YOUR INSTRUCTIONS: The entries below contain a stretch that opens with the line containing "(157, 226) = (172, 407): none -> white plate" and closes with the line containing "(377, 477) = (138, 196): brown"; set down that stretch exactly, both ends included, and nothing else.

DATASET RECORDS:
=== Begin Enclosure ===

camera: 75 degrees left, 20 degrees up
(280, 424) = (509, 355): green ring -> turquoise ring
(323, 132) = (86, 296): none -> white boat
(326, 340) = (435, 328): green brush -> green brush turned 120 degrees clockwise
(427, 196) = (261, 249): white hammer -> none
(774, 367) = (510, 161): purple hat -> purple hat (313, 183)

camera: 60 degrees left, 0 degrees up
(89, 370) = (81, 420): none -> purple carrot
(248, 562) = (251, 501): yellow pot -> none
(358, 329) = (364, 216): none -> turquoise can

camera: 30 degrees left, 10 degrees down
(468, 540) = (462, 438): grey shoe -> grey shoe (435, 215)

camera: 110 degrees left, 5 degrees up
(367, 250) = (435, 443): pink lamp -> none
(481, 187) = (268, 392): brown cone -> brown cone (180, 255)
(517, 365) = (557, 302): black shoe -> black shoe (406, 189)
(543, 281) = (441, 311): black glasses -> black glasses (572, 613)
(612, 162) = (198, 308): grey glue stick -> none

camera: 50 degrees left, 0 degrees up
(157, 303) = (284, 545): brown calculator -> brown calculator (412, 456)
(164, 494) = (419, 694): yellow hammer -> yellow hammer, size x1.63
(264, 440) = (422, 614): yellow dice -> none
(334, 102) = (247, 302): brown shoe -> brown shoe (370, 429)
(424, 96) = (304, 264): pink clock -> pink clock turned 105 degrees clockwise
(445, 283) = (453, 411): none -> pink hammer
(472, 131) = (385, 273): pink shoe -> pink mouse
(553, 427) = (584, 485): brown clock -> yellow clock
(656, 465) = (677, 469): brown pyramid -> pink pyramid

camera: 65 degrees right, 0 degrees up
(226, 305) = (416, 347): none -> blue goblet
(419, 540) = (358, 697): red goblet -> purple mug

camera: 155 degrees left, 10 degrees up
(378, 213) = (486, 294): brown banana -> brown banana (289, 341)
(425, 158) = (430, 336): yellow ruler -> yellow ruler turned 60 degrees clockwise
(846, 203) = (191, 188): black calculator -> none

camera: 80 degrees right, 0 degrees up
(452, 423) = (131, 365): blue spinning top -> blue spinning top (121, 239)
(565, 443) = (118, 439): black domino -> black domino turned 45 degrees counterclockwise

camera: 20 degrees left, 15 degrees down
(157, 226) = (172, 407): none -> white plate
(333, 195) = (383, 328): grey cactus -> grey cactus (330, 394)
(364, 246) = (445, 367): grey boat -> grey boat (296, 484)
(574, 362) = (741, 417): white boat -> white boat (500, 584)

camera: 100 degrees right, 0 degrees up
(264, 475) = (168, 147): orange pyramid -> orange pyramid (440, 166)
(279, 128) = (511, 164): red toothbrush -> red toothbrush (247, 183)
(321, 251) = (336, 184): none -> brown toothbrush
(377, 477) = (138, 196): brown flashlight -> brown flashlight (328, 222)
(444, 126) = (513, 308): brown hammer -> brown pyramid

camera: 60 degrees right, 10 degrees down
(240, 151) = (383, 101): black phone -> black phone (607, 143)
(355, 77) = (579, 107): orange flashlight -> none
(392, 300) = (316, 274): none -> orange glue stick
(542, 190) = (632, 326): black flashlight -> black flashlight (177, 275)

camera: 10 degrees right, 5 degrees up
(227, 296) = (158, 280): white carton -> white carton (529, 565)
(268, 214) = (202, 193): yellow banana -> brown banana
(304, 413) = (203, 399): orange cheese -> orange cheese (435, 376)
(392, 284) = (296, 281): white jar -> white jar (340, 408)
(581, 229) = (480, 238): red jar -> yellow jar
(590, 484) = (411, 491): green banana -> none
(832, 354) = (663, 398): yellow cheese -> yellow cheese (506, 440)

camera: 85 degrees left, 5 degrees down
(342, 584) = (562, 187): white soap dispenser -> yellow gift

=== End Enclosure ===

COMPLETED EXERCISE:
(157, 226) = (172, 407): none -> white plate
(333, 195) = (383, 328): grey cactus -> grey cactus (330, 394)
(364, 246) = (445, 367): grey boat -> grey boat (296, 484)
(574, 362) = (741, 417): white boat -> white boat (500, 584)

camera: 100 degrees right, 0 degrees up
(264, 475) = (168, 147): orange pyramid -> orange pyramid (440, 166)
(279, 128) = (511, 164): red toothbrush -> red toothbrush (247, 183)
(321, 251) = (336, 184): none -> brown toothbrush
(377, 477) = (138, 196): brown flashlight -> brown flashlight (328, 222)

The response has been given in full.